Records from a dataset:
———
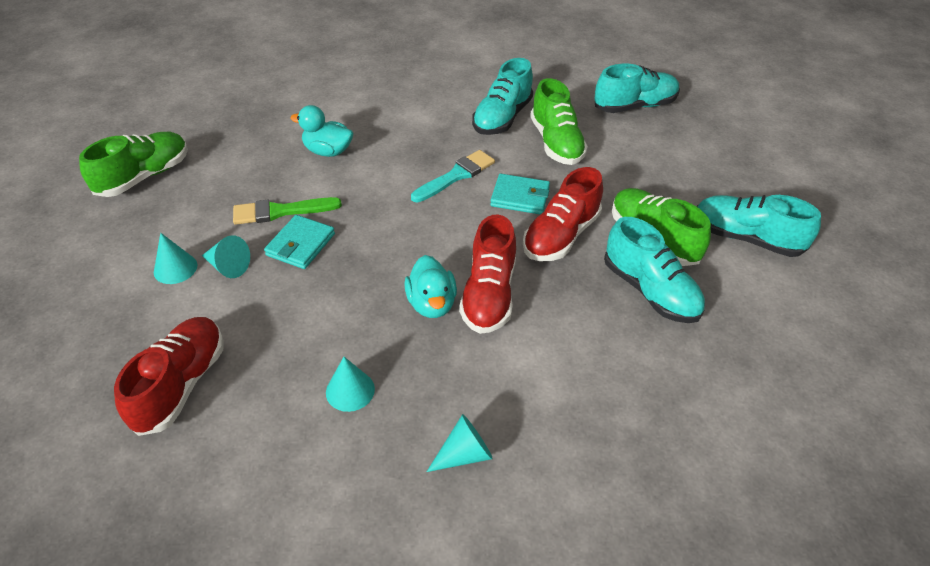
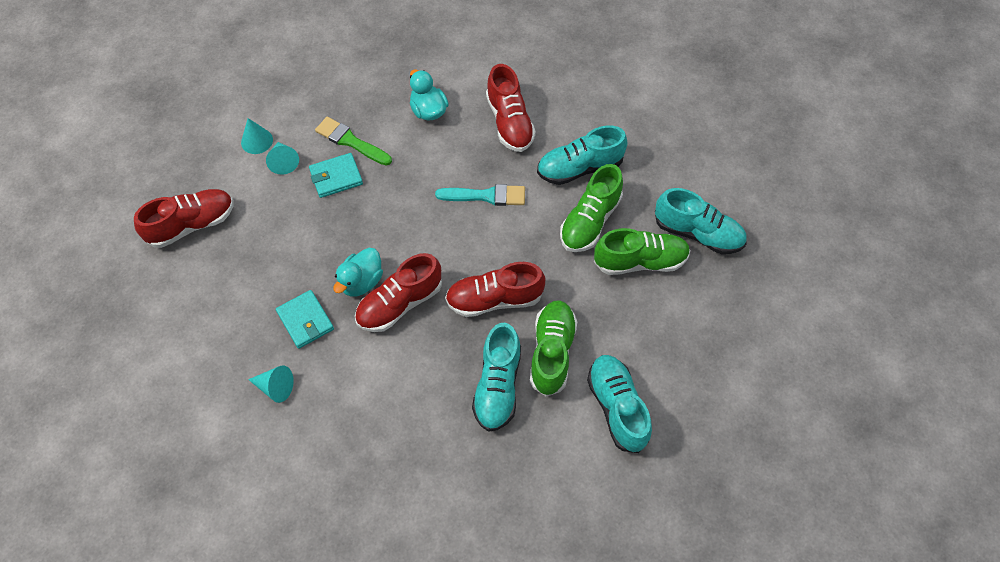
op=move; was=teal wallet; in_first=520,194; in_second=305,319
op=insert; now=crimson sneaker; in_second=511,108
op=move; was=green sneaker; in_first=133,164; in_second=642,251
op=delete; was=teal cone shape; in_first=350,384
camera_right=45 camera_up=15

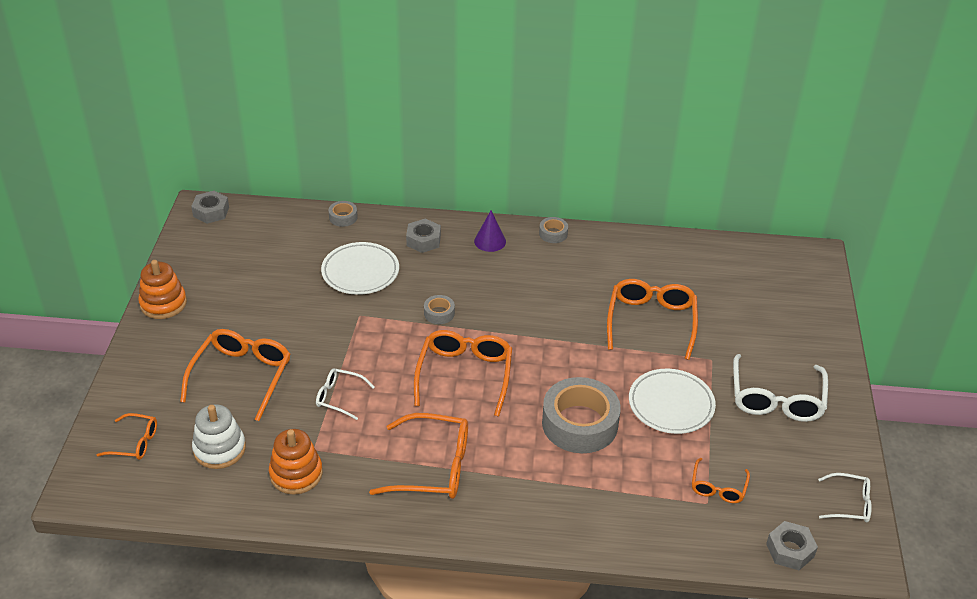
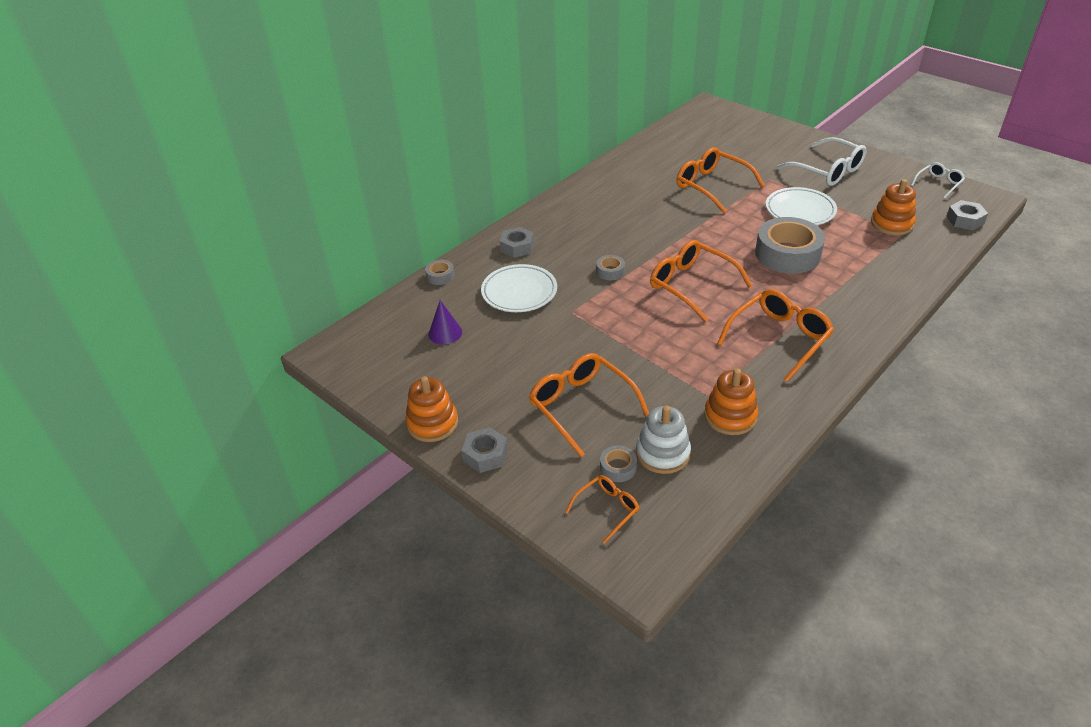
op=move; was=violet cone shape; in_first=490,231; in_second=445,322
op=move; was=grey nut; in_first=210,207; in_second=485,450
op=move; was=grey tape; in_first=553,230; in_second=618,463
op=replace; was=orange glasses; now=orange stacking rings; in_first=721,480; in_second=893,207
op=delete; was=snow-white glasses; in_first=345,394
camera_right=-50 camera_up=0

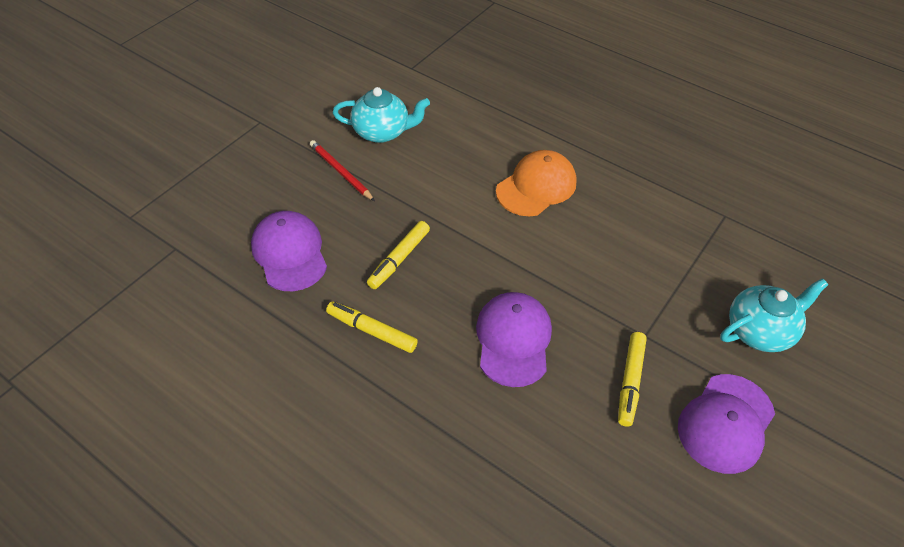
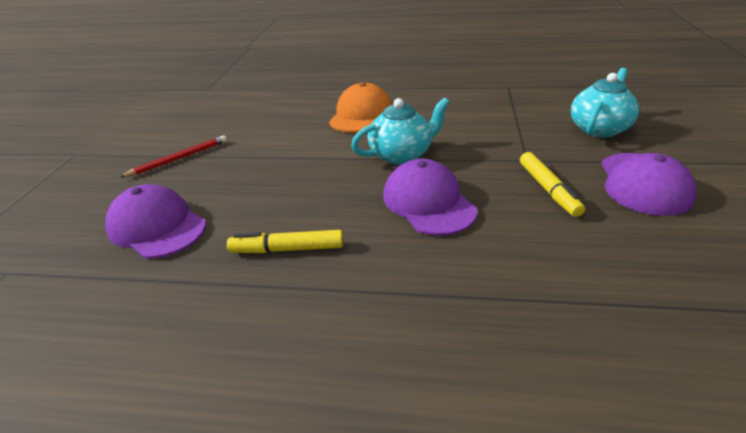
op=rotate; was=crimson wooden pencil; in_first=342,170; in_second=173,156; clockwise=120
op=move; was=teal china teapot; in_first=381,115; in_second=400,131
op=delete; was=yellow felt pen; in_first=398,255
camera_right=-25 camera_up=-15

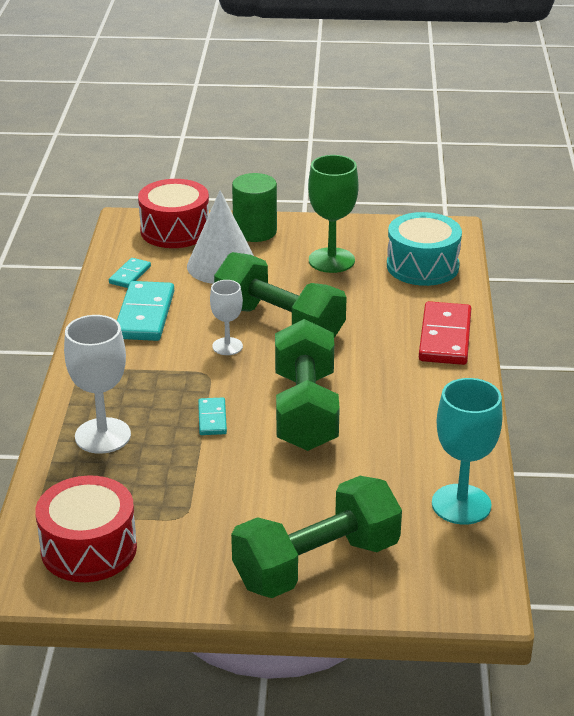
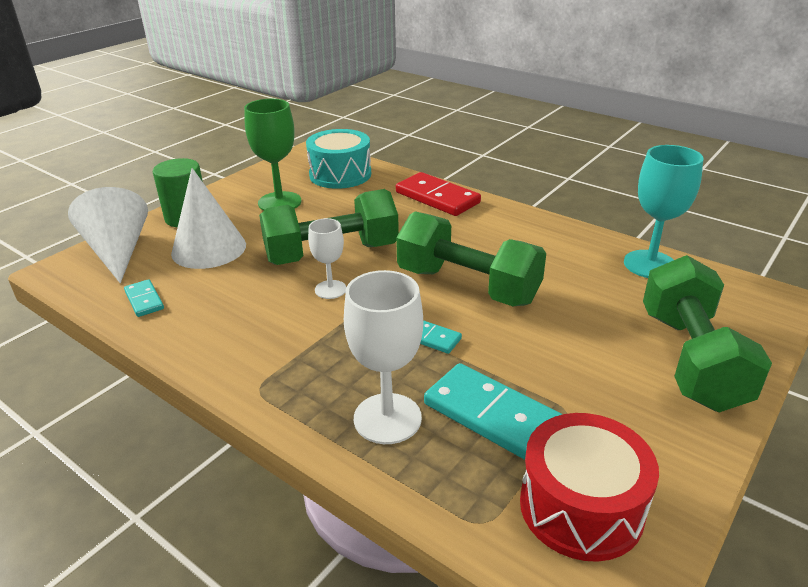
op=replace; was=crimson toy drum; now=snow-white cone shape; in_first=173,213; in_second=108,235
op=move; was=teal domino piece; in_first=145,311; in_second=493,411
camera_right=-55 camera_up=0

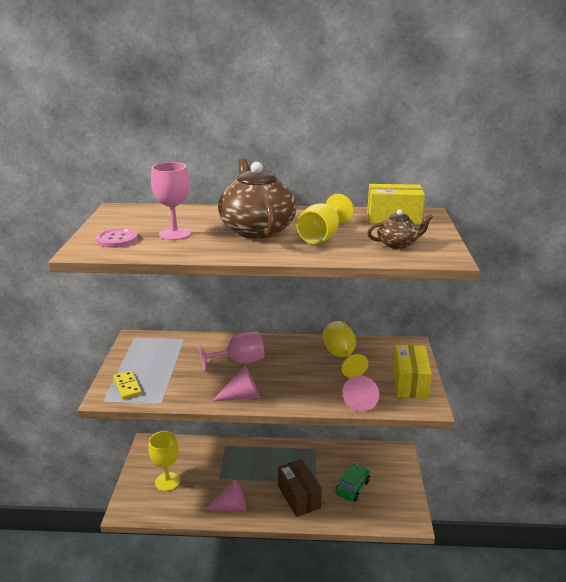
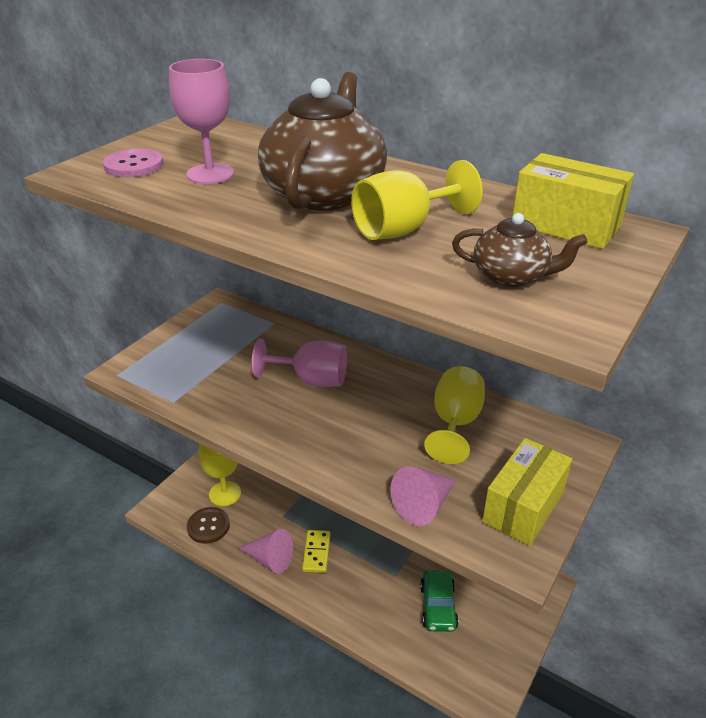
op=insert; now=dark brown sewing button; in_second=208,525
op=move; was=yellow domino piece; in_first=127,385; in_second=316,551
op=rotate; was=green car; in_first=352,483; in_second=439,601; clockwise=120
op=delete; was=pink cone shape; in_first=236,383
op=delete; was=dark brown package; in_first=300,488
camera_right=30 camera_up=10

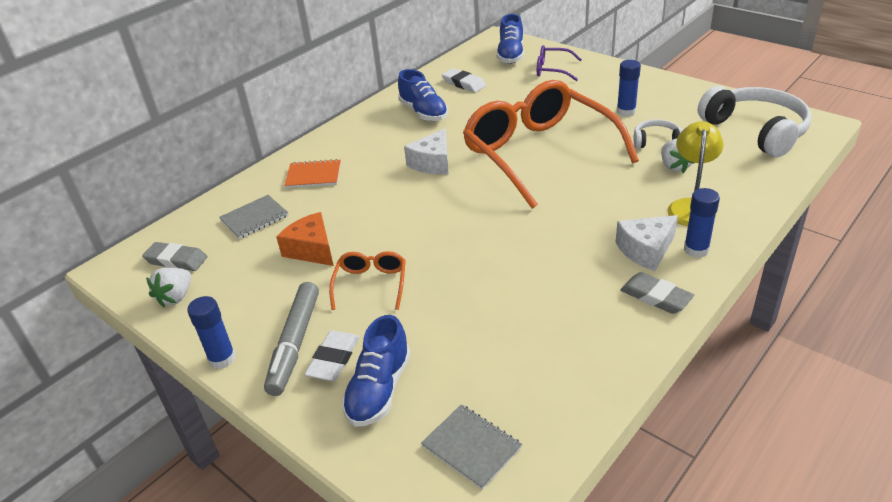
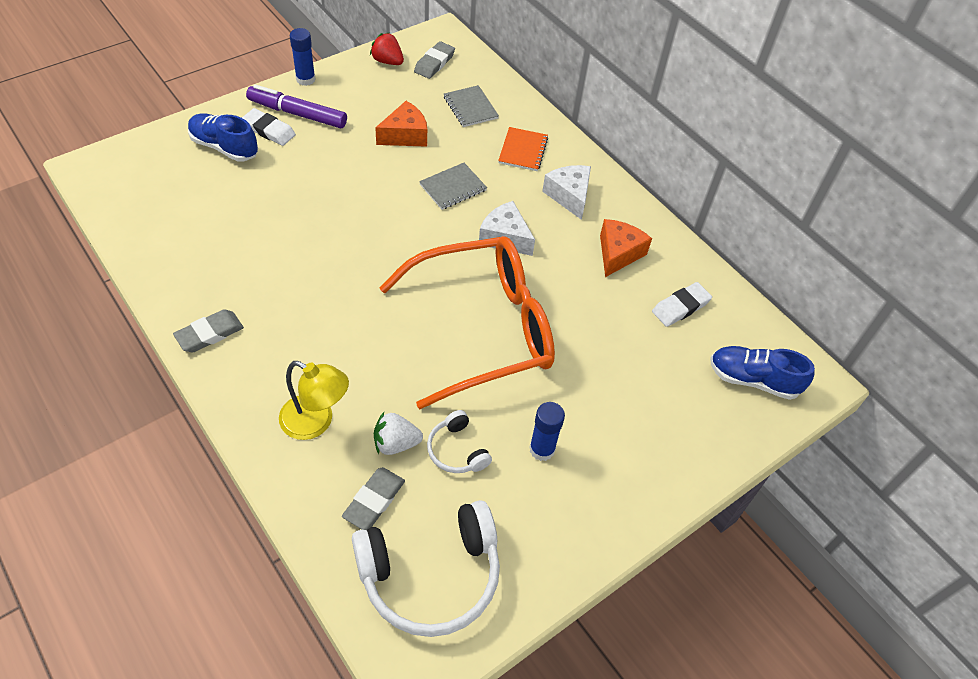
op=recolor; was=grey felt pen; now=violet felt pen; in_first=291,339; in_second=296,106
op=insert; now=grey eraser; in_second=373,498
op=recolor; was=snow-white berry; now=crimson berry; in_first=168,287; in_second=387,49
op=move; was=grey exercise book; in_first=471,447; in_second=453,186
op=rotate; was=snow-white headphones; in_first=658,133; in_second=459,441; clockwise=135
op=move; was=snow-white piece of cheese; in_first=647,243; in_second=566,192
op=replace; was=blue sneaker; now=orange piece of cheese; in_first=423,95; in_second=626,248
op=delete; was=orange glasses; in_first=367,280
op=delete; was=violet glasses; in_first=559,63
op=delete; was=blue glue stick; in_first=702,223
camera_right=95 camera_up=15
———
* WHAT THE TASK REQUIRES
A verbatim transcription is needed of the lines above, starting at the line with "op=insert; now=crimson sneaker;" and ending at the line with "op=delete; was=teal cone", both included, and of nothing else.

* ANSWER AREA
op=insert; now=crimson sneaker; in_second=511,108
op=move; was=green sneaker; in_first=133,164; in_second=642,251
op=delete; was=teal cone shape; in_first=350,384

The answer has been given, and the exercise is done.